Problem to work on →
Leaving out the pictures, transcribe all of the records faithfully.
>>>
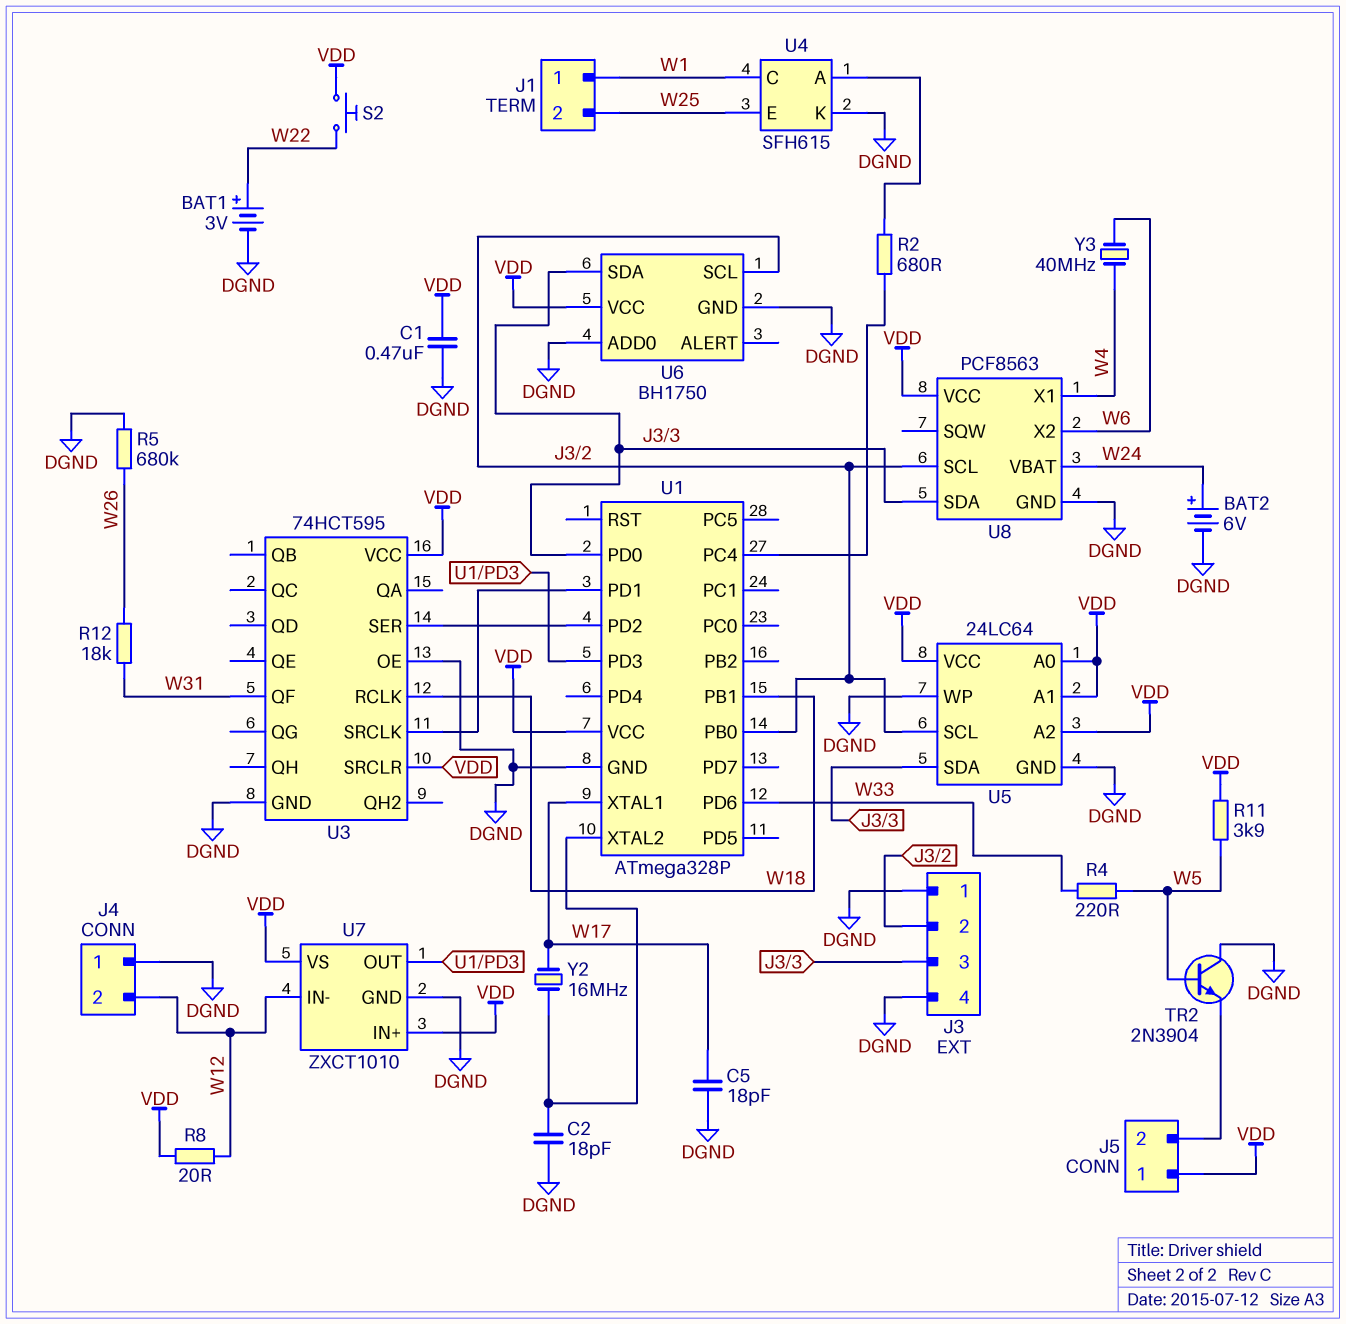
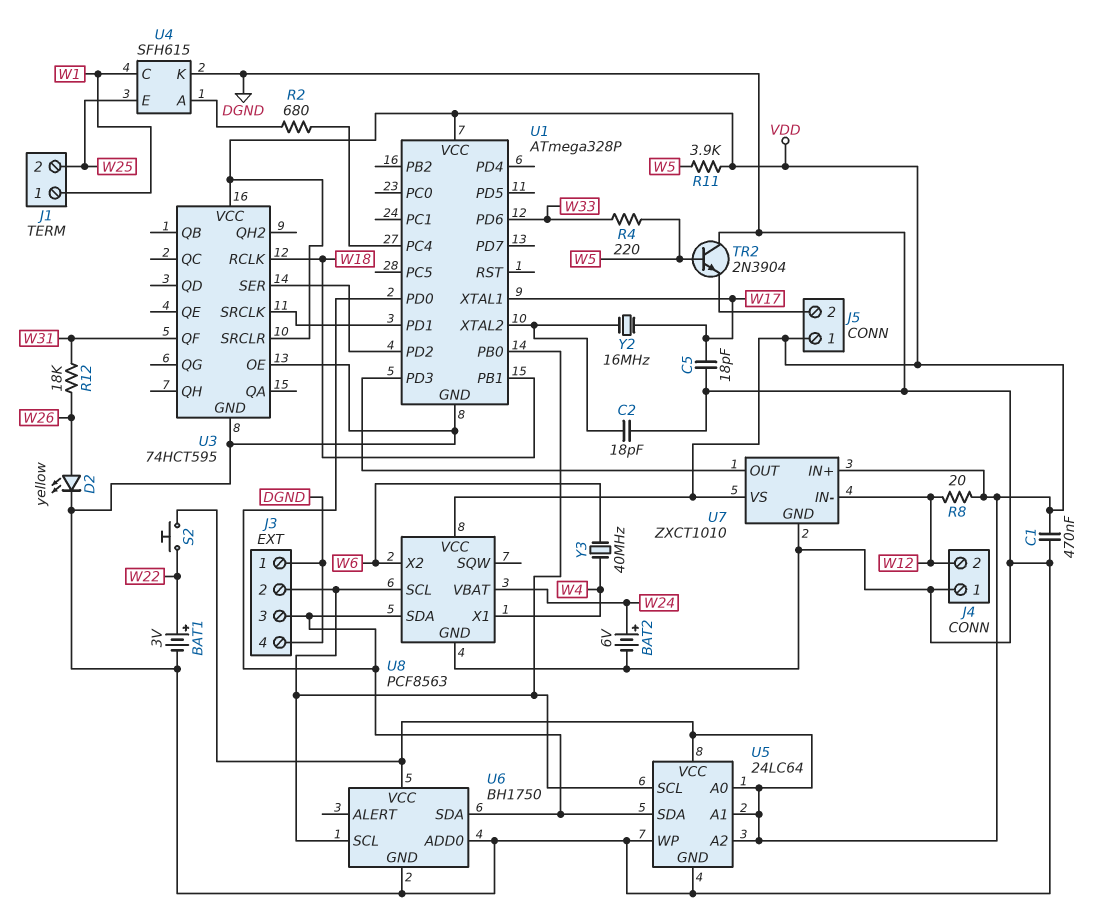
D2: none -> LED yellow (A W26, K DGND)
R5: 680k (DGND, W26) -> none

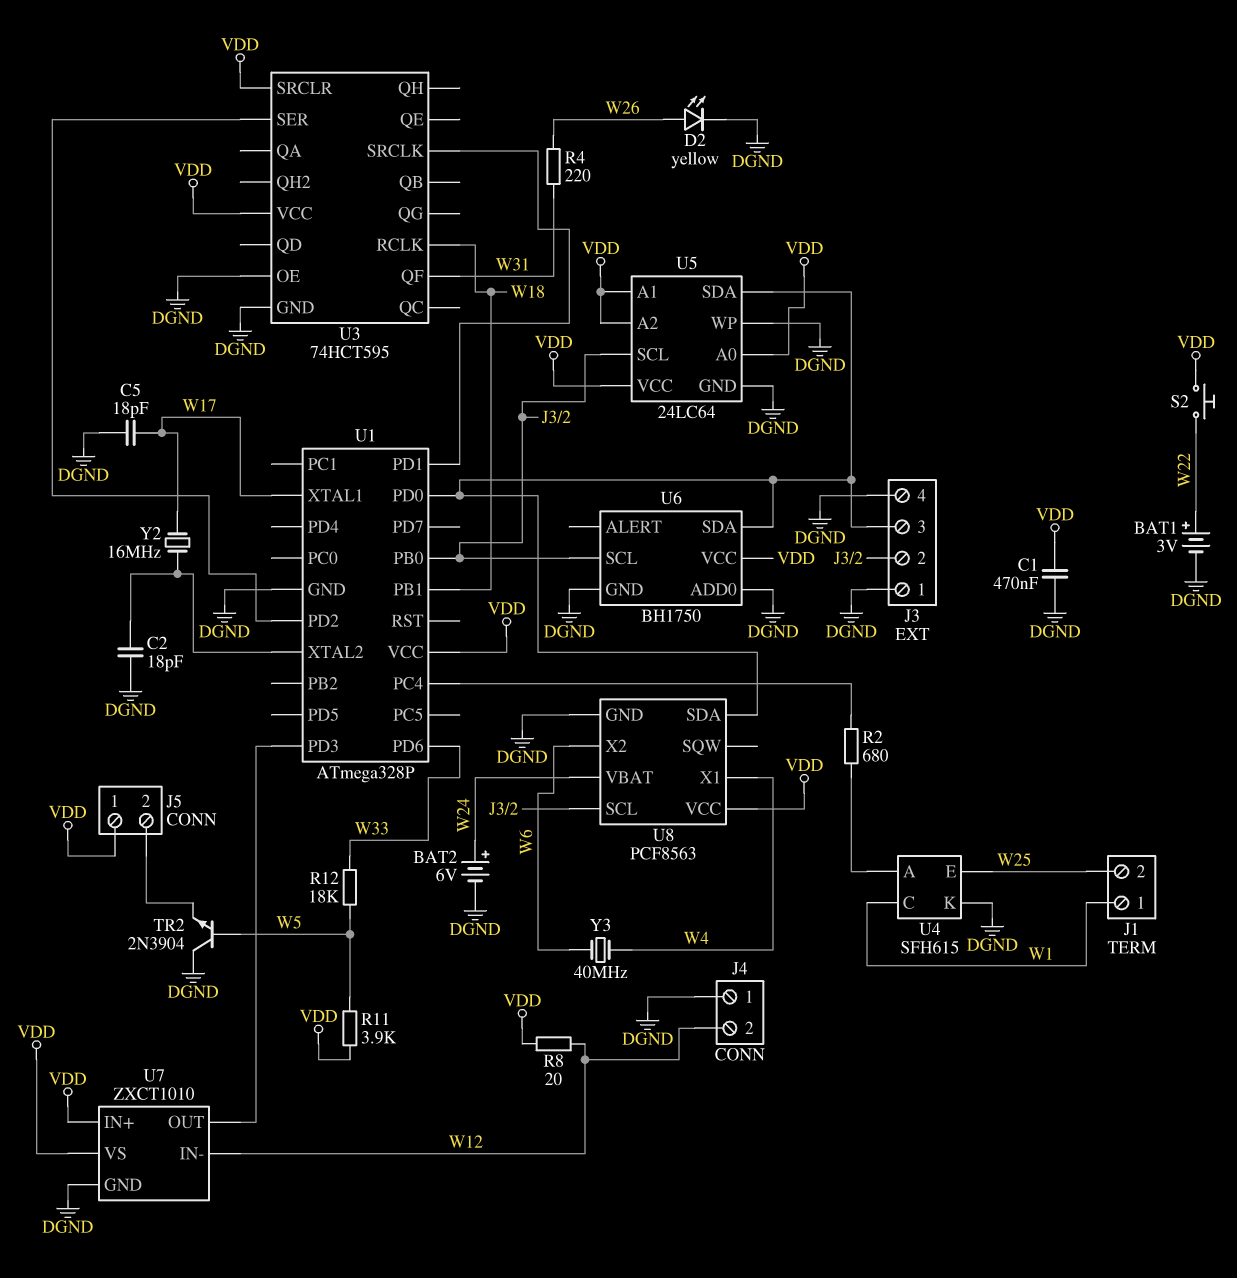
R4: 220 (W5, W33) -> 220 (W26, W31)
R12: 18k (W26, W31) -> 18k (W5, W33)

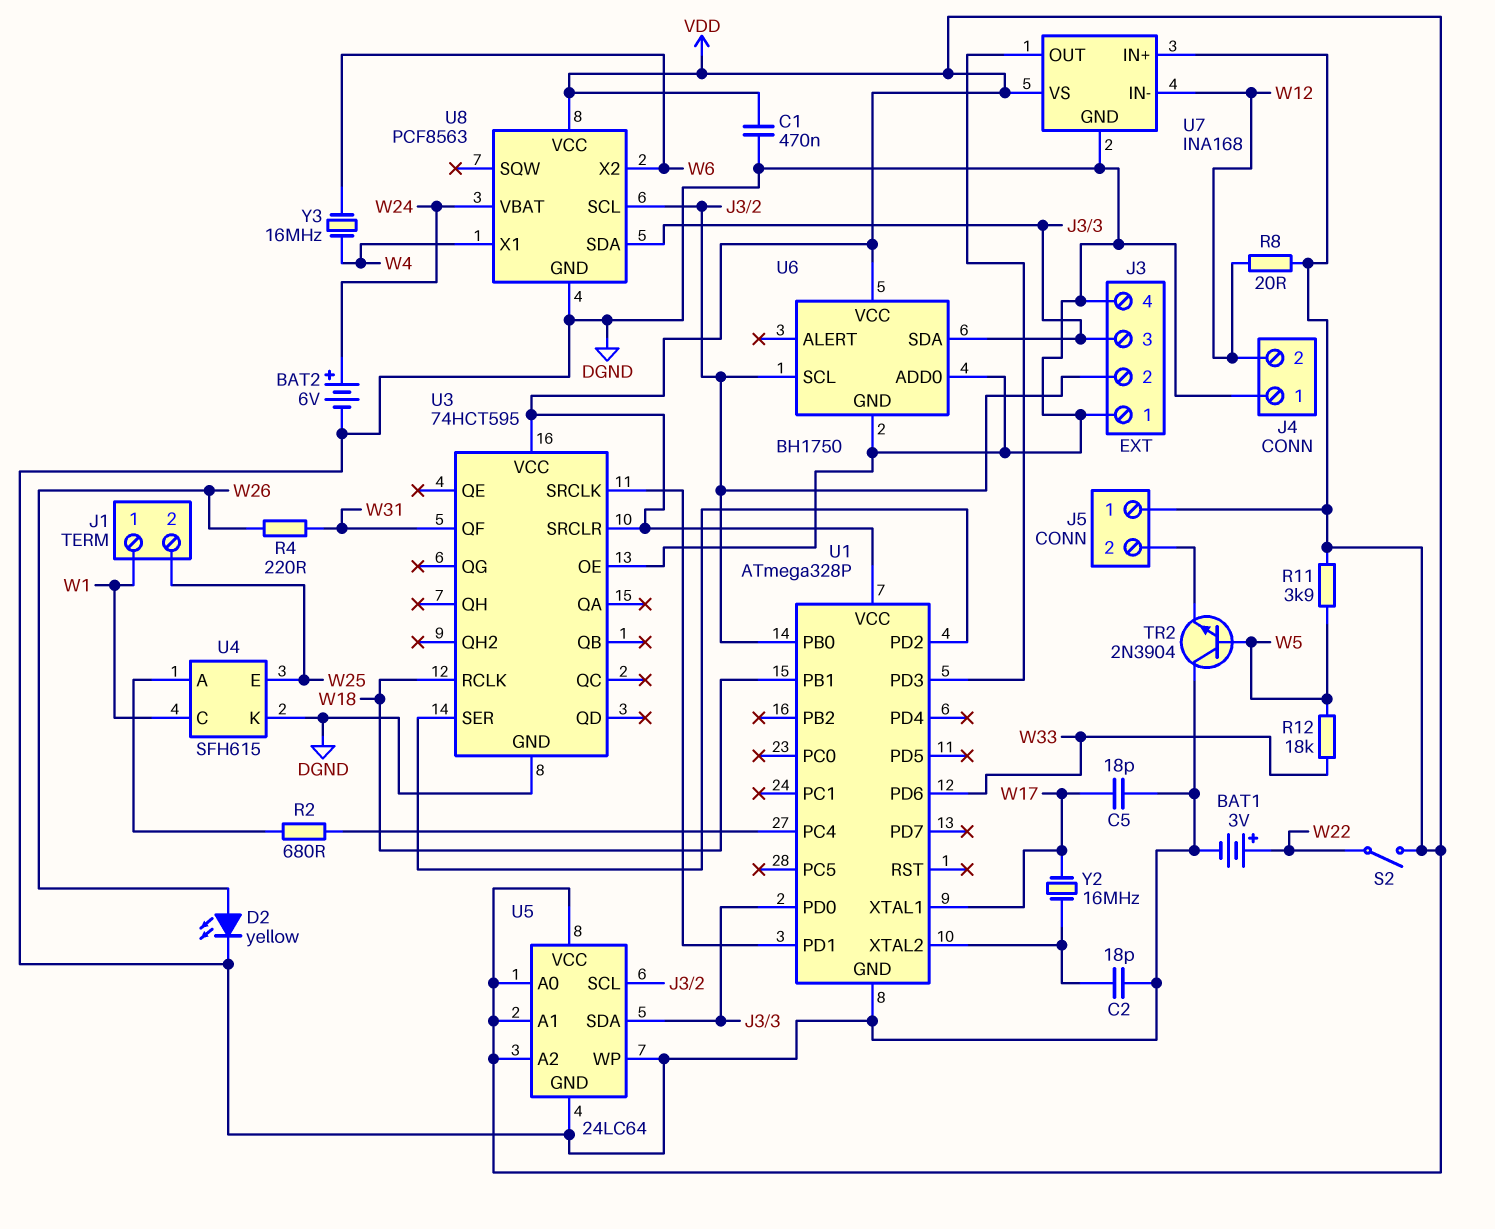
S2: button (VDD, W22) -> switch (VDD, W22)
U7: ZXCT1010 -> INA168
Y3: 40MHz (W4, W6) -> 16MHz (W4, W6)

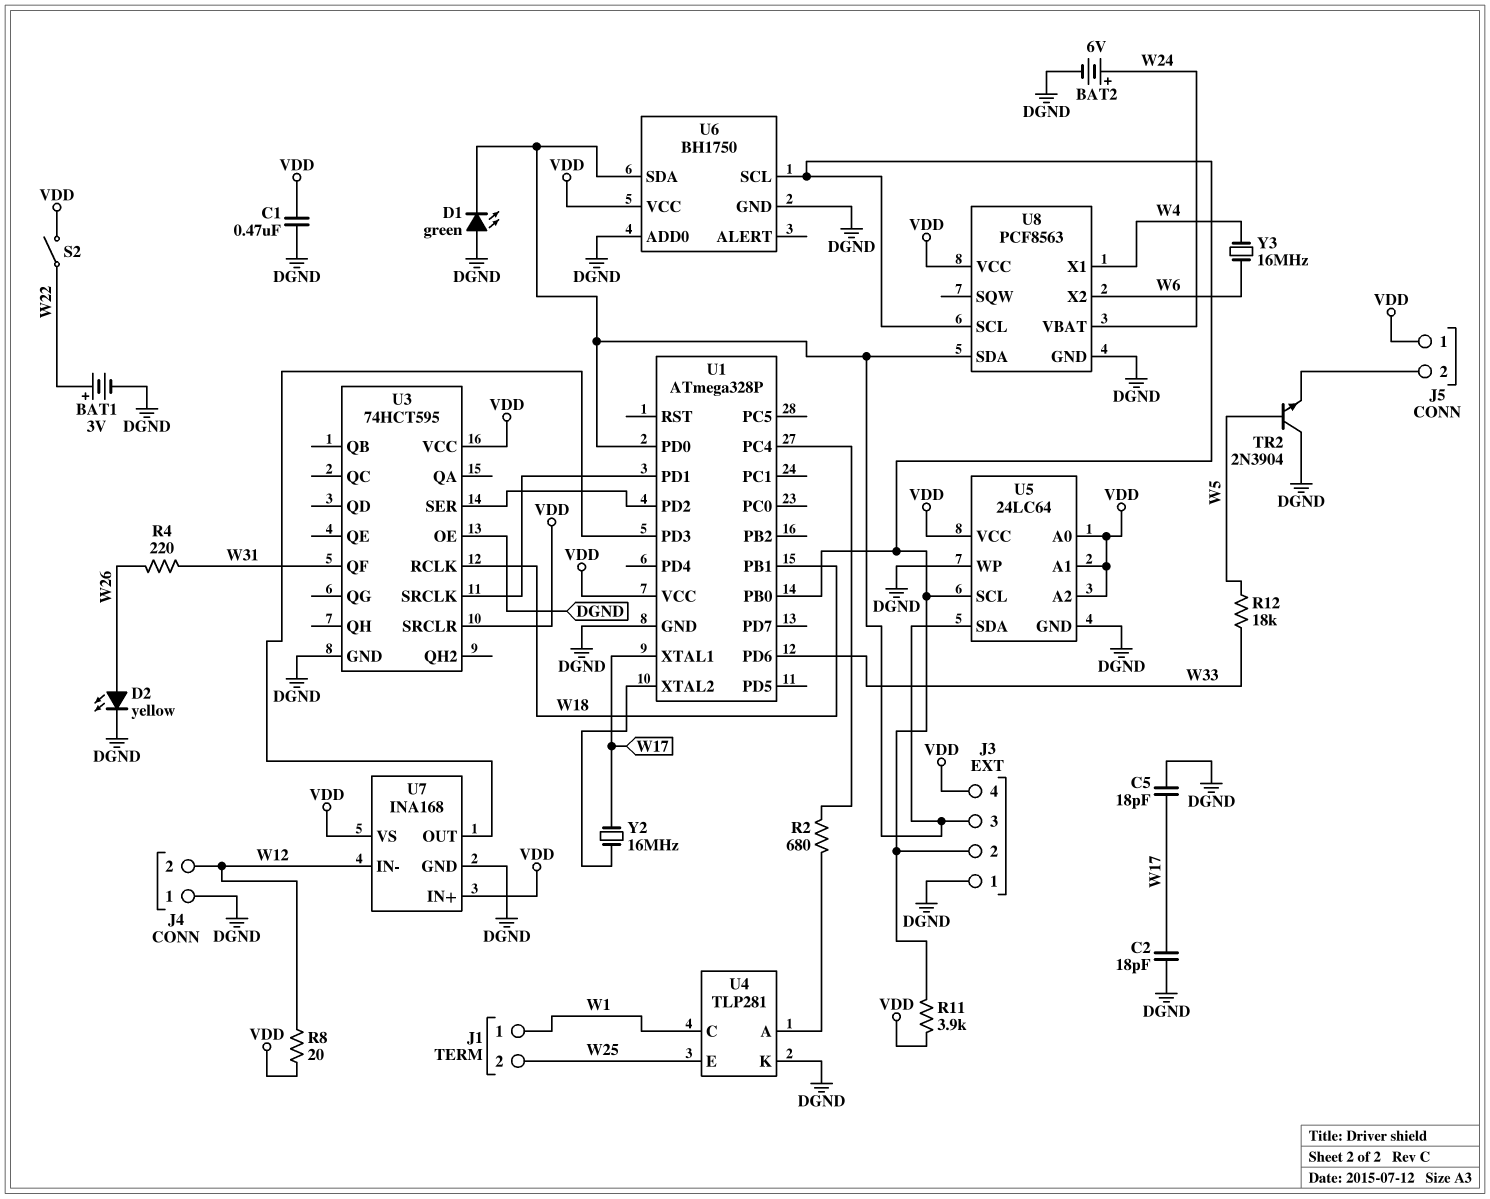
C2: 18pF (DGND, U1/XTAL2) -> 18pF (DGND, W17)
D1: none -> LED green (A DGND, K J3/3)
J3 pin 4: DGND -> VDD
R11: 3.9k (VDD, W5) -> 3.9k (J3/2, VDD)
U4: SFH615 -> TLP281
<<<
Written answer →
D2: none -> LED yellow (A W26, K DGND)
R5: 680k (DGND, W26) -> none

R4: 220 (W5, W33) -> 220 (W26, W31)
R12: 18k (W26, W31) -> 18k (W5, W33)

S2: button (VDD, W22) -> switch (VDD, W22)
U7: ZXCT1010 -> INA168
Y3: 40MHz (W4, W6) -> 16MHz (W4, W6)

C2: 18pF (DGND, U1/XTAL2) -> 18pF (DGND, W17)
D1: none -> LED green (A DGND, K J3/3)
J3 pin 4: DGND -> VDD
R11: 3.9k (VDD, W5) -> 3.9k (J3/2, VDD)
U4: SFH615 -> TLP281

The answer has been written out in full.